### Stored data

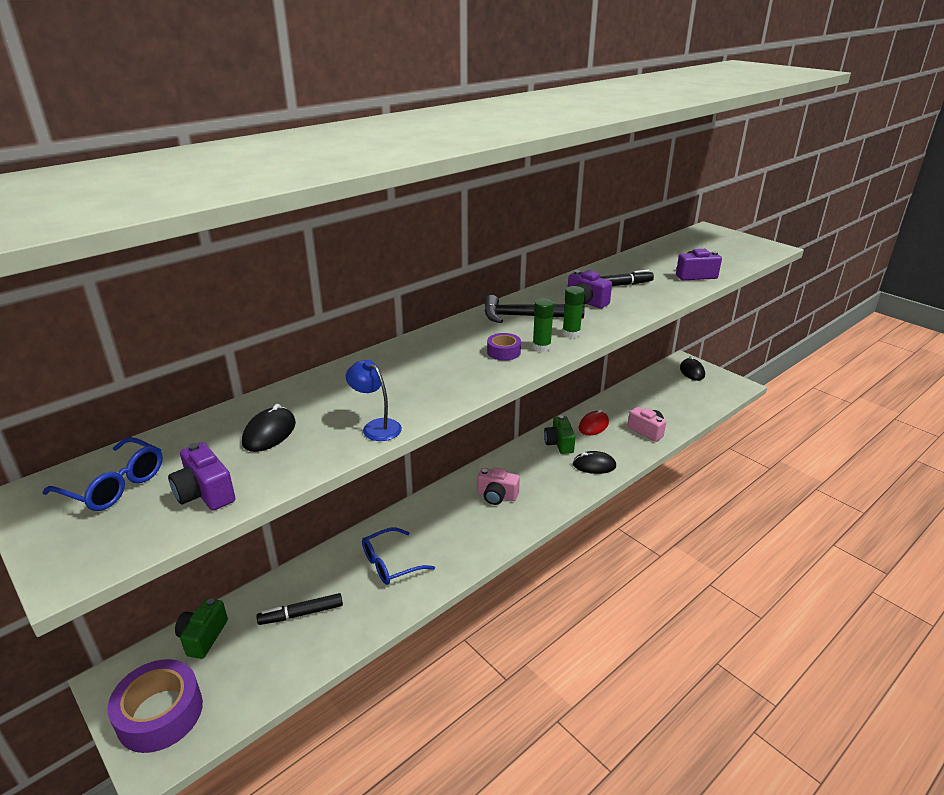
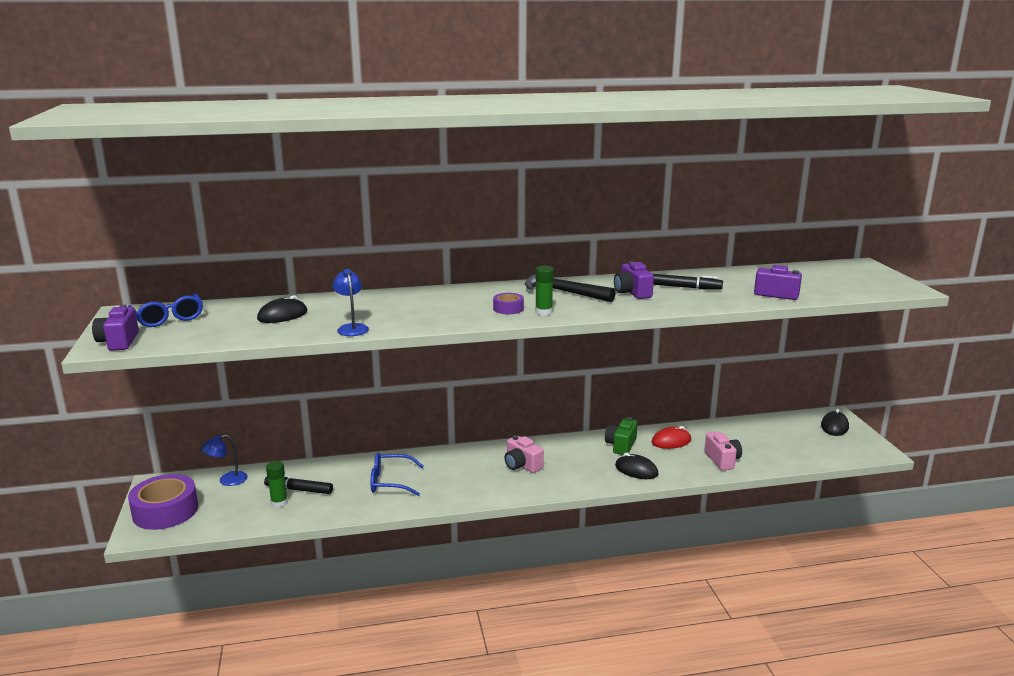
camera: 30 degrees right, 10 degrees down
purple camera [168,442,235,511] -> purple camera moved to [92,305,139,351]
green camera [175,598,228,659] -> blue lamp [201,435,248,486]
green glue stick [562,286,585,338] -> green glue stick moved to [266,461,288,508]

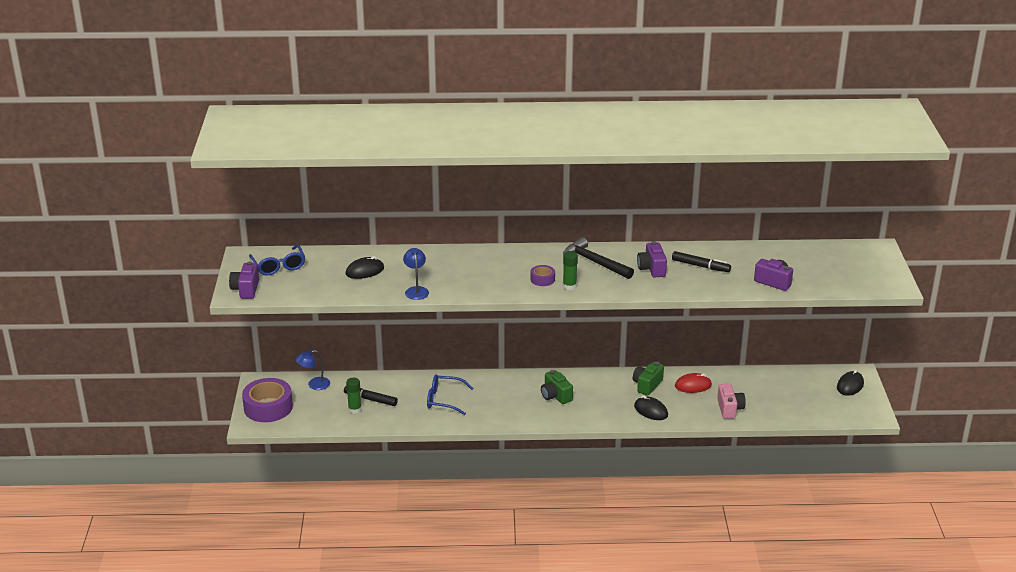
camera: 10 degrees right, 10 degrees up
pink camera [504,435,544,473] -> green camera [541,370,573,404]

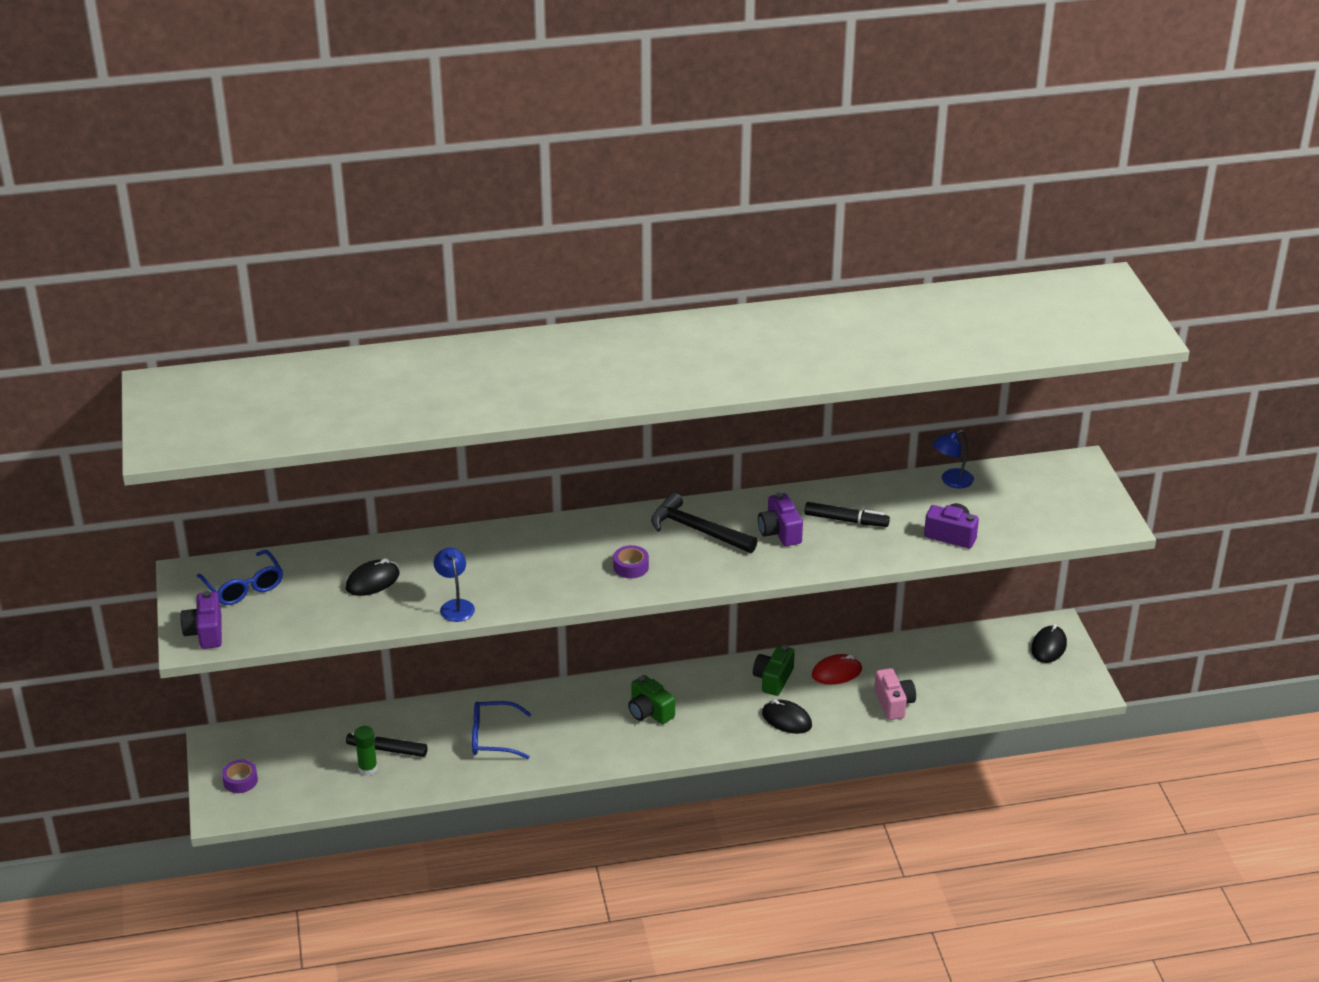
camera: 10 degrees left, 5 degrees up
purple tape [242,378,293,422] -> purple tape [222,760,258,793], size x0.48
blue lamp [296,350,330,390] -> blue lamp moved to [933,430,974,489]
green glue stick [563,251,578,290] -> none

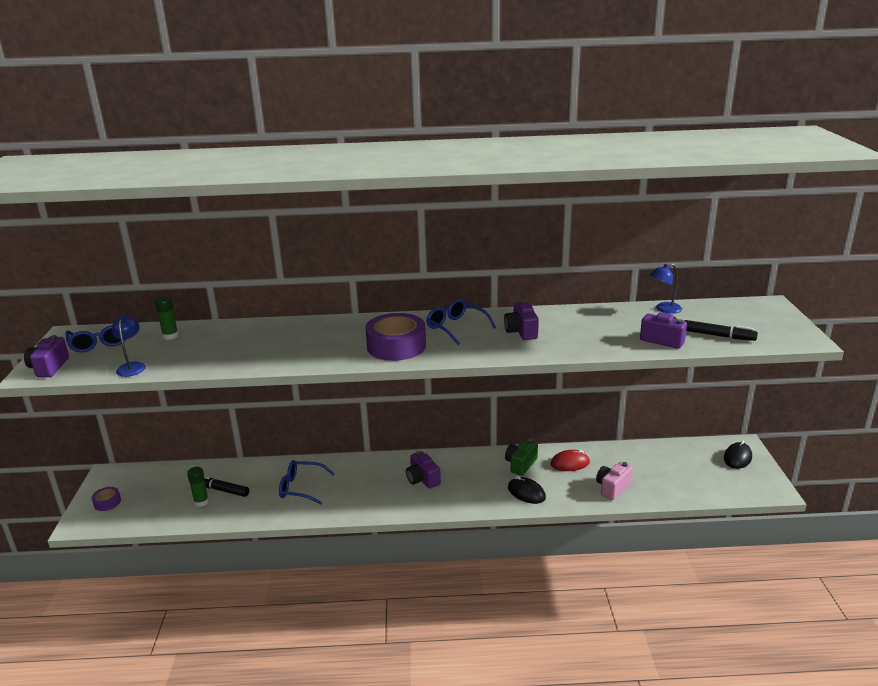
camera: 10 degrees right, 10 degrees down
black mouse [346,558,399,596] -> none
blue lamp [433,548,475,622] -> blue lamp moved to [112,315,146,377]
purple tape [613,545,649,578] -> purple tape [365,313,426,361], size x2.08
green camera [628,675,675,724] -> purple camera [406,451,441,489]
black hammer [651,493,758,553] -> blue glasses [426,299,496,345]
black marker [805,502,890,527] -> black marker moved to [685,320,758,341]
pink camera [874,668,916,720] -> pink camera turned 135 degrees counterclockwise [596,462,633,500]
none -> green glue stick [155,296,179,340]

######

The records above need retyping in full. Omit the pictures, and change nothing else.

> Response box:
camera: 30 degrees right, 10 degrees down
purple camera [168,442,235,511] -> purple camera moved to [92,305,139,351]
green camera [175,598,228,659] -> blue lamp [201,435,248,486]
green glue stick [562,286,585,338] -> green glue stick moved to [266,461,288,508]

camera: 10 degrees right, 10 degrees up
pink camera [504,435,544,473] -> green camera [541,370,573,404]

camera: 10 degrees left, 5 degrees up
purple tape [242,378,293,422] -> purple tape [222,760,258,793], size x0.48
blue lamp [296,350,330,390] -> blue lamp moved to [933,430,974,489]
green glue stick [563,251,578,290] -> none

camera: 10 degrees right, 10 degrees down
black mouse [346,558,399,596] -> none
blue lamp [433,548,475,622] -> blue lamp moved to [112,315,146,377]
purple tape [613,545,649,578] -> purple tape [365,313,426,361], size x2.08
green camera [628,675,675,724] -> purple camera [406,451,441,489]
black hammer [651,493,758,553] -> blue glasses [426,299,496,345]
black marker [805,502,890,527] -> black marker moved to [685,320,758,341]
pink camera [874,668,916,720] -> pink camera turned 135 degrees counterclockwise [596,462,633,500]
none -> green glue stick [155,296,179,340]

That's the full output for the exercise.